What to produce: Would you set down the complete data below, exactly as shown?

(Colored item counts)
★ ★ ★ ★ ★

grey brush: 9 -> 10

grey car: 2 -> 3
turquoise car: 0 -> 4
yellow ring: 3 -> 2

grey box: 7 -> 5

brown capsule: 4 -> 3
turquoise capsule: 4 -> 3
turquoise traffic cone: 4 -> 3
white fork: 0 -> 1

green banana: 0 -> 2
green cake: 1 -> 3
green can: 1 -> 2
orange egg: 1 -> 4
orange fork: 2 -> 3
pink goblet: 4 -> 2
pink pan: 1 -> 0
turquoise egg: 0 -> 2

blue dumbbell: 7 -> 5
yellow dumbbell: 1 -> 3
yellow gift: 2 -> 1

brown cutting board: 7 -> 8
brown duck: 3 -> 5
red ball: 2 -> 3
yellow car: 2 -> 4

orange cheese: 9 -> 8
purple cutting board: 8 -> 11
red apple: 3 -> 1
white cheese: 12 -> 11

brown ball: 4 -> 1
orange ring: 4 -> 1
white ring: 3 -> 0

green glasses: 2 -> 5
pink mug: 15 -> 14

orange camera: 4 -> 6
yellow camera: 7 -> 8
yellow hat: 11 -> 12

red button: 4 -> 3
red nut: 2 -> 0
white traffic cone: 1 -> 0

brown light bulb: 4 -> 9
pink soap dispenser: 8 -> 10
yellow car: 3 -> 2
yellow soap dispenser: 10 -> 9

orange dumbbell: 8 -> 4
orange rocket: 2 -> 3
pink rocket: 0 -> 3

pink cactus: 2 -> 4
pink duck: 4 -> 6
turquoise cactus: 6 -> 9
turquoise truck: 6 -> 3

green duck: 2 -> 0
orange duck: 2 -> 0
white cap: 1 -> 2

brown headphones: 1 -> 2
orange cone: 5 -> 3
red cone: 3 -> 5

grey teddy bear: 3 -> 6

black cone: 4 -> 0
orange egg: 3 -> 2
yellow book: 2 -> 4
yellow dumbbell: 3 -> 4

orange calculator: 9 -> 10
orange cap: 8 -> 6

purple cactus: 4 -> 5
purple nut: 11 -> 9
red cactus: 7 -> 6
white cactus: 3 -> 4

★ ★ ★ ★ ★

Response:
grey brush: 9 -> 10

grey car: 2 -> 3
turquoise car: 0 -> 4
yellow ring: 3 -> 2

grey box: 7 -> 5

brown capsule: 4 -> 3
turquoise capsule: 4 -> 3
turquoise traffic cone: 4 -> 3
white fork: 0 -> 1

green banana: 0 -> 2
green cake: 1 -> 3
green can: 1 -> 2
orange egg: 1 -> 4
orange fork: 2 -> 3
pink goblet: 4 -> 2
pink pan: 1 -> 0
turquoise egg: 0 -> 2

blue dumbbell: 7 -> 5
yellow dumbbell: 1 -> 3
yellow gift: 2 -> 1

brown cutting board: 7 -> 8
brown duck: 3 -> 5
red ball: 2 -> 3
yellow car: 2 -> 4

orange cheese: 9 -> 8
purple cutting board: 8 -> 11
red apple: 3 -> 1
white cheese: 12 -> 11

brown ball: 4 -> 1
orange ring: 4 -> 1
white ring: 3 -> 0

green glasses: 2 -> 5
pink mug: 15 -> 14

orange camera: 4 -> 6
yellow camera: 7 -> 8
yellow hat: 11 -> 12

red button: 4 -> 3
red nut: 2 -> 0
white traffic cone: 1 -> 0

brown light bulb: 4 -> 9
pink soap dispenser: 8 -> 10
yellow car: 3 -> 2
yellow soap dispenser: 10 -> 9

orange dumbbell: 8 -> 4
orange rocket: 2 -> 3
pink rocket: 0 -> 3

pink cactus: 2 -> 4
pink duck: 4 -> 6
turquoise cactus: 6 -> 9
turquoise truck: 6 -> 3

green duck: 2 -> 0
orange duck: 2 -> 0
white cap: 1 -> 2

brown headphones: 1 -> 2
orange cone: 5 -> 3
red cone: 3 -> 5

grey teddy bear: 3 -> 6

black cone: 4 -> 0
orange egg: 3 -> 2
yellow book: 2 -> 4
yellow dumbbell: 3 -> 4

orange calculator: 9 -> 10
orange cap: 8 -> 6

purple cactus: 4 -> 5
purple nut: 11 -> 9
red cactus: 7 -> 6
white cactus: 3 -> 4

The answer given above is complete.